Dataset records
▼
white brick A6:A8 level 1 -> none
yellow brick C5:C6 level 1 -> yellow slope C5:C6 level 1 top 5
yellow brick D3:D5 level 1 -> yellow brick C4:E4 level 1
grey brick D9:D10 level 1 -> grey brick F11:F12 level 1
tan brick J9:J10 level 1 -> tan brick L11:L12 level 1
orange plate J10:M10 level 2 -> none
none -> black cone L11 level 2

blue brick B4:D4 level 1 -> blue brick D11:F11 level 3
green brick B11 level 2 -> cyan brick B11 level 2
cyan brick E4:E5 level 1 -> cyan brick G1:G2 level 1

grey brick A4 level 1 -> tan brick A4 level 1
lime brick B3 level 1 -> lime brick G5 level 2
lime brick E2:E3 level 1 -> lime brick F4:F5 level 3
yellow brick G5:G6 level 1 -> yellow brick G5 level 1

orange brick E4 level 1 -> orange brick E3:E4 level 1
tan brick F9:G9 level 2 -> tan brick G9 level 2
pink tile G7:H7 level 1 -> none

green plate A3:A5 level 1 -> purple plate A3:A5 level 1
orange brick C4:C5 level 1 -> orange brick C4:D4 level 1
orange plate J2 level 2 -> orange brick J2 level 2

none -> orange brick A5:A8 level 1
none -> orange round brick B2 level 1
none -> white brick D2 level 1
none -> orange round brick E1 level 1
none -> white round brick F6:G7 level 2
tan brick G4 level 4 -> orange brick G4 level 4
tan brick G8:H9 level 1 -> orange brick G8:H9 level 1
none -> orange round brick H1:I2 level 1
▲
* Directions
This exercise calls for repeating every line of the data exactly.

* Written solution
white brick A6:A8 level 1 -> none
yellow brick C5:C6 level 1 -> yellow slope C5:C6 level 1 top 5
yellow brick D3:D5 level 1 -> yellow brick C4:E4 level 1
grey brick D9:D10 level 1 -> grey brick F11:F12 level 1
tan brick J9:J10 level 1 -> tan brick L11:L12 level 1
orange plate J10:M10 level 2 -> none
none -> black cone L11 level 2

blue brick B4:D4 level 1 -> blue brick D11:F11 level 3
green brick B11 level 2 -> cyan brick B11 level 2
cyan brick E4:E5 level 1 -> cyan brick G1:G2 level 1

grey brick A4 level 1 -> tan brick A4 level 1
lime brick B3 level 1 -> lime brick G5 level 2
lime brick E2:E3 level 1 -> lime brick F4:F5 level 3
yellow brick G5:G6 level 1 -> yellow brick G5 level 1

orange brick E4 level 1 -> orange brick E3:E4 level 1
tan brick F9:G9 level 2 -> tan brick G9 level 2
pink tile G7:H7 level 1 -> none

green plate A3:A5 level 1 -> purple plate A3:A5 level 1
orange brick C4:C5 level 1 -> orange brick C4:D4 level 1
orange plate J2 level 2 -> orange brick J2 level 2

none -> orange brick A5:A8 level 1
none -> orange round brick B2 level 1
none -> white brick D2 level 1
none -> orange round brick E1 level 1
none -> white round brick F6:G7 level 2
tan brick G4 level 4 -> orange brick G4 level 4
tan brick G8:H9 level 1 -> orange brick G8:H9 level 1
none -> orange round brick H1:I2 level 1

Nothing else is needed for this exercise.